WORK INSTRUCTIONS: Show every line below where "turquoise" can be found.

*** Opening of WORKING DATA ***

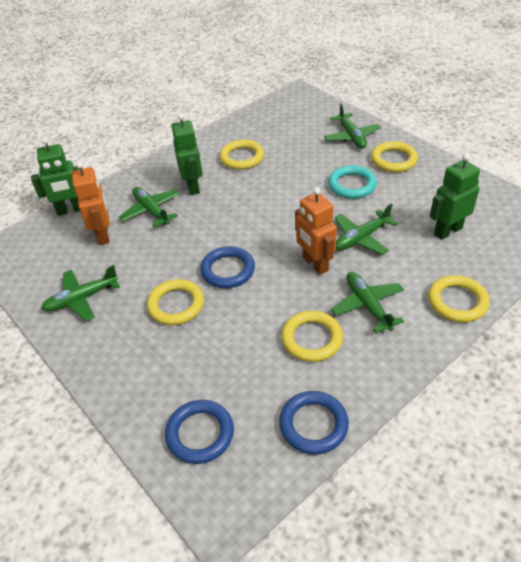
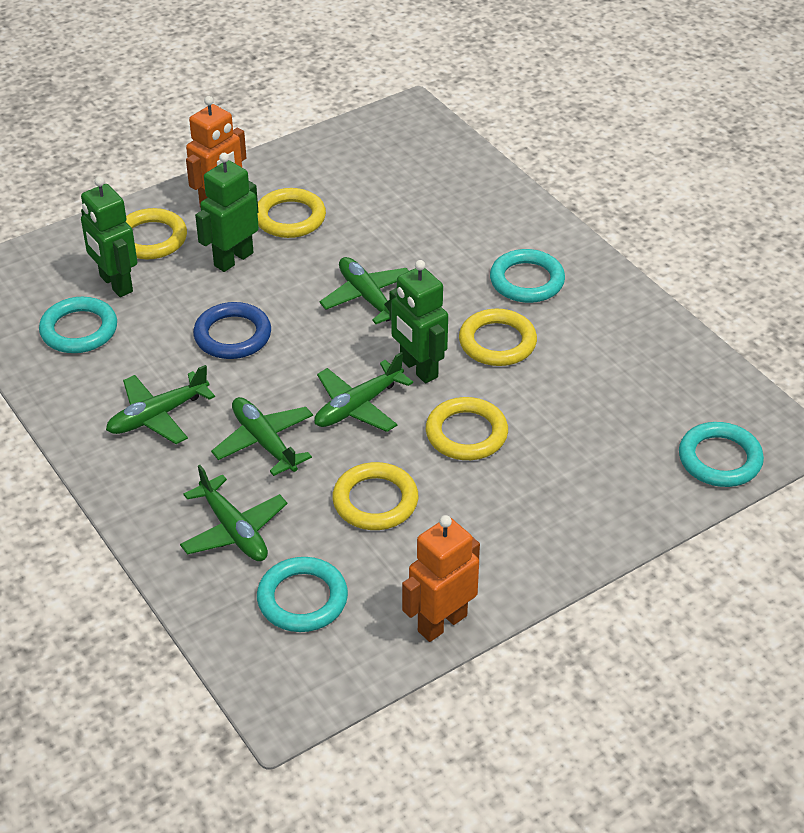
blue ring: 3 -> 1
turquoise ring: 1 -> 4

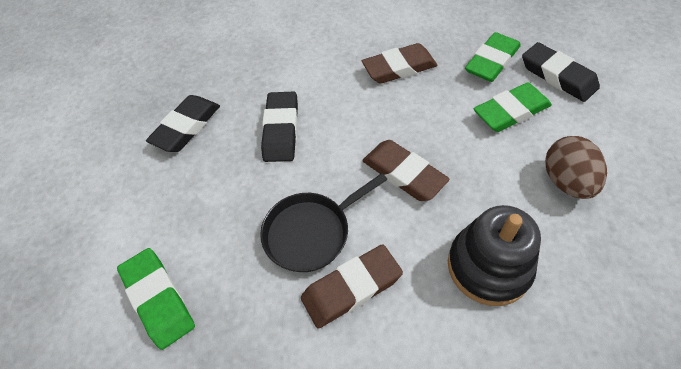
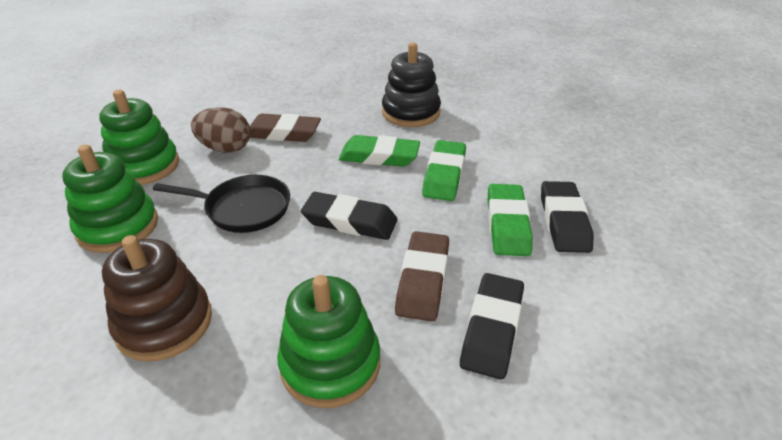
brown eraser: 3 -> 2
brown stacking toy: 0 -> 1
green stacking toy: 0 -> 3

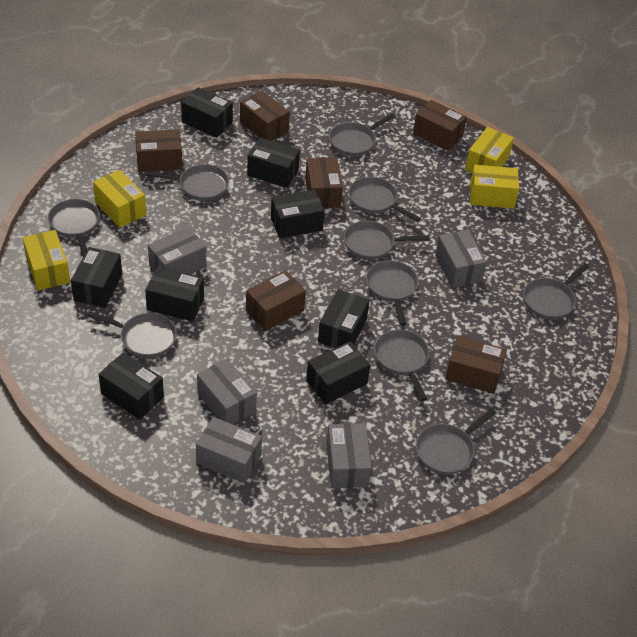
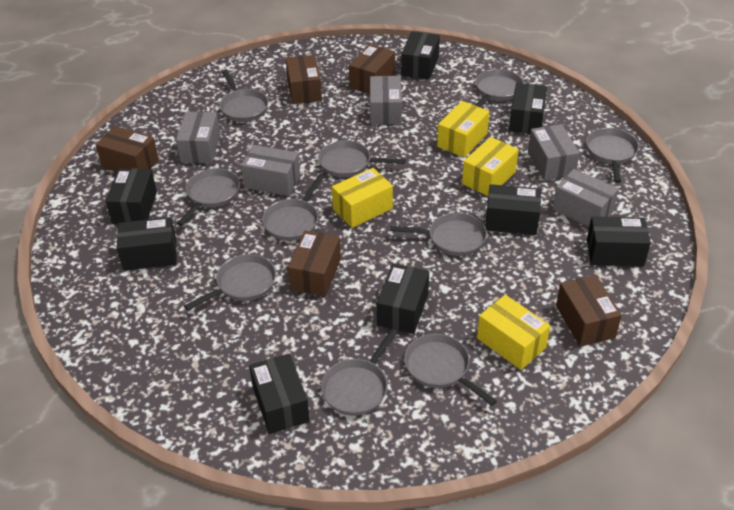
brown box: 6 -> 5

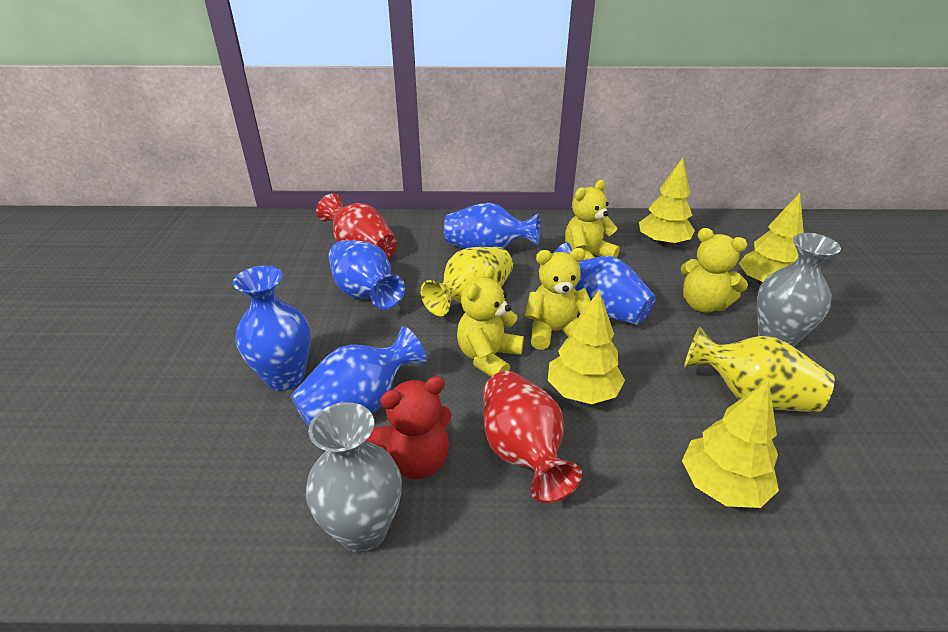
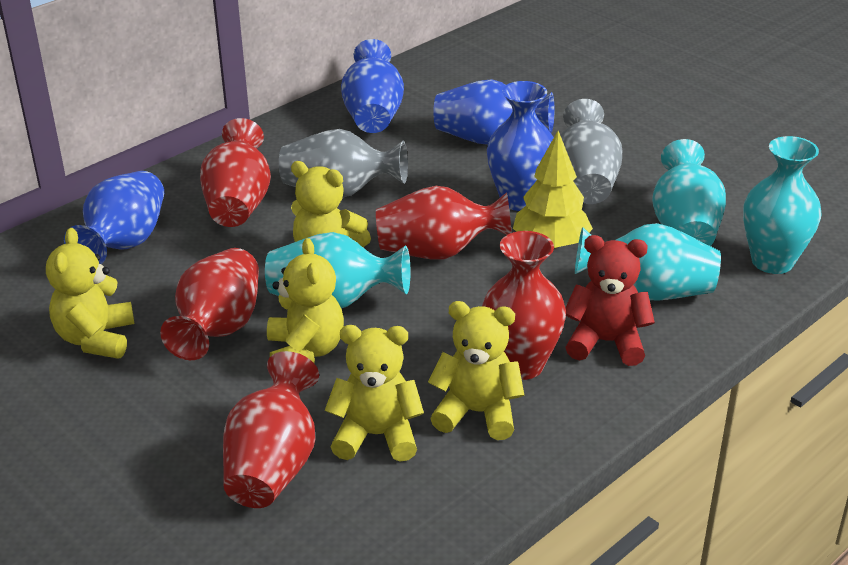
blue vase: 5 -> 4
red vase: 2 -> 5
turquoise vase: 0 -> 4
yellow teddy bear: 4 -> 5
yellow tree: 4 -> 1
yellow vase: 2 -> 0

*** Close of WORKING DATA ***

YOUR SOLUTION:
turquoise ring: 1 -> 4
turquoise vase: 0 -> 4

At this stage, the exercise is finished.